Instructions to follow
Pick out every line in the records below that contains the word "Nairobi", and copy each one.

Record list
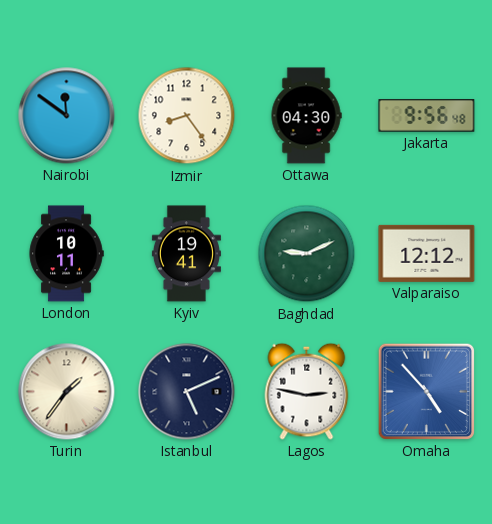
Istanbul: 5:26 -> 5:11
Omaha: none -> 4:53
==
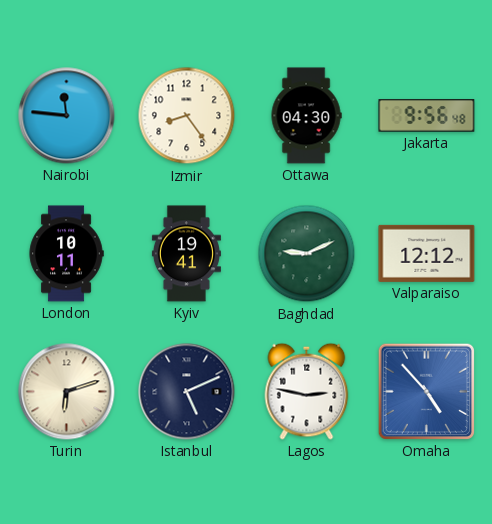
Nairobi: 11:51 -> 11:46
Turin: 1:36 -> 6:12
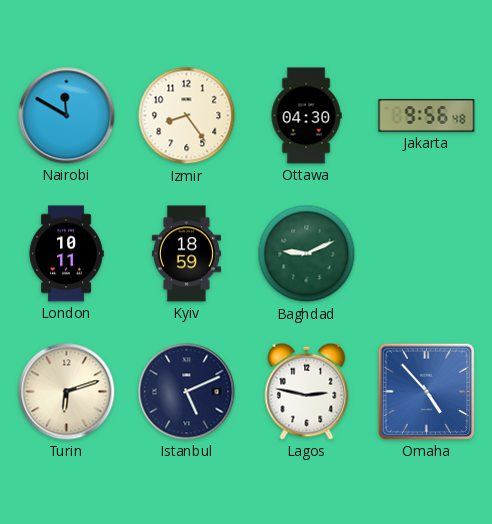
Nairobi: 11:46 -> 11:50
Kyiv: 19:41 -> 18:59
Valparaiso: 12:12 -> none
...
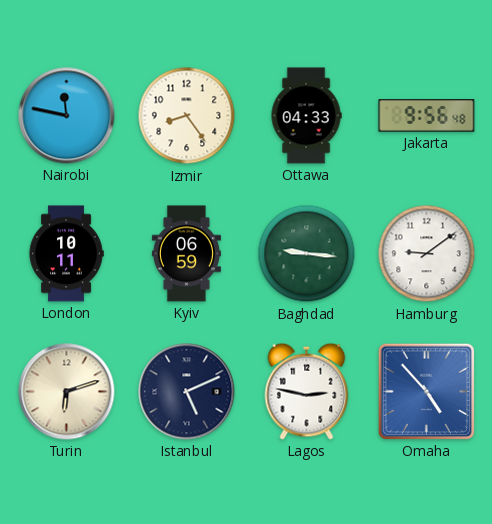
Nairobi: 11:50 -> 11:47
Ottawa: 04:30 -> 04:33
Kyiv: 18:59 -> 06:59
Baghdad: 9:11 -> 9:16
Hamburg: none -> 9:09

Reply
Nairobi: 11:51 -> 11:46
Nairobi: 11:46 -> 11:50
Nairobi: 11:50 -> 11:47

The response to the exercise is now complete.